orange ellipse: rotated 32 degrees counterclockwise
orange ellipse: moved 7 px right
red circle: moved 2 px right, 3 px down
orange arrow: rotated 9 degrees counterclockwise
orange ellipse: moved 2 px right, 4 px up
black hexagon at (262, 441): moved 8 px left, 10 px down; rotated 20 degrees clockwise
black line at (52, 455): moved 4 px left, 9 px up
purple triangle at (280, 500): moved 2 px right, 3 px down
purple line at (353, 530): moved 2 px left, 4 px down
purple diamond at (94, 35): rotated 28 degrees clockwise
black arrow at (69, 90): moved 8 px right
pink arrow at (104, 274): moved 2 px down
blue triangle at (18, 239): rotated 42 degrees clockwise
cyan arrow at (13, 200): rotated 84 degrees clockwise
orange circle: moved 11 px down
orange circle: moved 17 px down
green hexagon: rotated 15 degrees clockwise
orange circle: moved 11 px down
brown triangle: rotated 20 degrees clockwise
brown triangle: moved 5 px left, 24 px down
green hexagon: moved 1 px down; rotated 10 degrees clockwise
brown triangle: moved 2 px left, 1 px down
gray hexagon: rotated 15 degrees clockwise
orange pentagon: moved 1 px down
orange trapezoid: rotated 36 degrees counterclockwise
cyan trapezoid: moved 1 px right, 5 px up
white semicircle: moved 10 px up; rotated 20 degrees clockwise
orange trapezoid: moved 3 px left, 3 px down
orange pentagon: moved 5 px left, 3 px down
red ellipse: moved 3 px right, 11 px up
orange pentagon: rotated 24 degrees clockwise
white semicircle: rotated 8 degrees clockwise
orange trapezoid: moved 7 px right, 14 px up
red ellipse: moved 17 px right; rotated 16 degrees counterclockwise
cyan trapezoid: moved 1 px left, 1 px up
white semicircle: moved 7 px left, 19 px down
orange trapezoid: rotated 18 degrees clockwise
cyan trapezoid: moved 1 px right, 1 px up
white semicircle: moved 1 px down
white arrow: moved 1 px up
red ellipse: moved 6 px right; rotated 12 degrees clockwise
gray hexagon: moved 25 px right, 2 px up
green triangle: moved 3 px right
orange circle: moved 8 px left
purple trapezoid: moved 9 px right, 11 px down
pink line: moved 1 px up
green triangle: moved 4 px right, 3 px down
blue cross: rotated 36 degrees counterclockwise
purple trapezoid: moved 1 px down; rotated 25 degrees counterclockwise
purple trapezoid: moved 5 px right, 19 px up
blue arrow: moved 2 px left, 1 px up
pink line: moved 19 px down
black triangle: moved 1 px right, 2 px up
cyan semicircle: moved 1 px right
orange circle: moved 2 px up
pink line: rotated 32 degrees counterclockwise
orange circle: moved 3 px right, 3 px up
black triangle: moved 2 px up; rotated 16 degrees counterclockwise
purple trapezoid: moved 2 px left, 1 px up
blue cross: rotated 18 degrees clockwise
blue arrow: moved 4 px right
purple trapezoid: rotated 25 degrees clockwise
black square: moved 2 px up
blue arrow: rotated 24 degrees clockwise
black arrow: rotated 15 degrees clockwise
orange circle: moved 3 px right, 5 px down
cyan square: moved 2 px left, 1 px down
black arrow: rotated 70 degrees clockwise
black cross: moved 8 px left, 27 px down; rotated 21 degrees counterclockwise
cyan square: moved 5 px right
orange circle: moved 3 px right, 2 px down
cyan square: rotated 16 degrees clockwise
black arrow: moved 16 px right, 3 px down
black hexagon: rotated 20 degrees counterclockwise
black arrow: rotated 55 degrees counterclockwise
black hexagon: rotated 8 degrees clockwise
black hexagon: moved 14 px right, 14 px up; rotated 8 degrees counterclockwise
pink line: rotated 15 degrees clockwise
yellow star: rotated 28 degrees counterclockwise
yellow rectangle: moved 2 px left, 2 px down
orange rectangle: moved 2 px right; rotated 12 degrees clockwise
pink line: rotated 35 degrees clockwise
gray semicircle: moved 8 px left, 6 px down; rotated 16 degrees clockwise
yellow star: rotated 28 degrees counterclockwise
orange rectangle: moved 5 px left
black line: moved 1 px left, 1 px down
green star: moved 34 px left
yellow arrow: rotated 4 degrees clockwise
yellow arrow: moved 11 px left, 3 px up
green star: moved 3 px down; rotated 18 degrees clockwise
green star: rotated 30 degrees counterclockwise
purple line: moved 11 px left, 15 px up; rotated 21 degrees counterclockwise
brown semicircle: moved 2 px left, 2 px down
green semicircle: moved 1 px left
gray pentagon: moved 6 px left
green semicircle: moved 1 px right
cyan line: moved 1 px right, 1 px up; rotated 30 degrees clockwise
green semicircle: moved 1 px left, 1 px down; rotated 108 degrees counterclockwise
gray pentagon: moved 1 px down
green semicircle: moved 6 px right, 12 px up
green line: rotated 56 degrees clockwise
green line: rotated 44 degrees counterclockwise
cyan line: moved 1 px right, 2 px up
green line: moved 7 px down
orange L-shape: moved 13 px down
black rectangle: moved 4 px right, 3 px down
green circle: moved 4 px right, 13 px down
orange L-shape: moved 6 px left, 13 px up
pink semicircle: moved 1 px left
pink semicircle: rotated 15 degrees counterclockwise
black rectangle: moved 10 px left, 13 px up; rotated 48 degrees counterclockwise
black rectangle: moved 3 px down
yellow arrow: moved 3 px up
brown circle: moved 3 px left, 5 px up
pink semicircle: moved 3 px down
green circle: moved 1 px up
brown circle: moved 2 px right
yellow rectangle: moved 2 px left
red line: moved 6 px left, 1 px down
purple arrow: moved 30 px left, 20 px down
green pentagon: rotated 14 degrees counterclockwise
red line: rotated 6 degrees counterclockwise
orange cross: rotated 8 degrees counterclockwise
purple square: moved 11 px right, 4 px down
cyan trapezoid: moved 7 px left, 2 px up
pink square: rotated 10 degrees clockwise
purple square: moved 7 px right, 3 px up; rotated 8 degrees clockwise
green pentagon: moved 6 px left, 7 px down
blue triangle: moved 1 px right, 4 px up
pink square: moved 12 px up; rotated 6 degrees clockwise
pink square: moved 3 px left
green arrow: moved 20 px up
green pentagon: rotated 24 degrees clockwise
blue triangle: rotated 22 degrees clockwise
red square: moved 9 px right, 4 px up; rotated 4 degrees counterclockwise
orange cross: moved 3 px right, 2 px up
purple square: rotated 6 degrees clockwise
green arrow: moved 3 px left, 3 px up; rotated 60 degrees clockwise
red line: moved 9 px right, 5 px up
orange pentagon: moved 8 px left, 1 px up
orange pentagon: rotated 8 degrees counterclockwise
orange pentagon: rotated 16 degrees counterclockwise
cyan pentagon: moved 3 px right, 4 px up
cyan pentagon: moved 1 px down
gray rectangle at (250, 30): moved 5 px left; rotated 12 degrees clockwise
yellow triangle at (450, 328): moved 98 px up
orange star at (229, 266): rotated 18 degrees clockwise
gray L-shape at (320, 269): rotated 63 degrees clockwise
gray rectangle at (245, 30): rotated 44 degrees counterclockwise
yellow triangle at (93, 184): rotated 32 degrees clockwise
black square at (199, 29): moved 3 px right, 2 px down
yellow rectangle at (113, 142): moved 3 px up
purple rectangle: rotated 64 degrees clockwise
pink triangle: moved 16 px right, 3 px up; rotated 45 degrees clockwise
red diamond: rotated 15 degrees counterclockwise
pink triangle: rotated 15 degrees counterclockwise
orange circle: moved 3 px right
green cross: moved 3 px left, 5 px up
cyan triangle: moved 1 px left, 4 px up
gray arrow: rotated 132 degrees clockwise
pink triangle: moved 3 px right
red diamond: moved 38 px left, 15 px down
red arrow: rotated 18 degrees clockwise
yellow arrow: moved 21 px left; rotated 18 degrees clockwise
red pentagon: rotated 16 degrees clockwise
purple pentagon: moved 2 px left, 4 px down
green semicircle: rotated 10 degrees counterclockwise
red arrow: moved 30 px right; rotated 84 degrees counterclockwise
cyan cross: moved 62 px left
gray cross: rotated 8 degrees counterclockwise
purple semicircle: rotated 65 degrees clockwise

------------------------------------

§ **TU TAREA**
Repite sin cambios las filas de arriba, empezando por la primera y terminando en la que contiene "orange ellipse: moved 2 px right, 4 px up", ambas incluidas.

§ **RESPUESTA**
orange ellipse: rotated 32 degrees counterclockwise
orange ellipse: moved 7 px right
red circle: moved 2 px right, 3 px down
orange arrow: rotated 9 degrees counterclockwise
orange ellipse: moved 2 px right, 4 px up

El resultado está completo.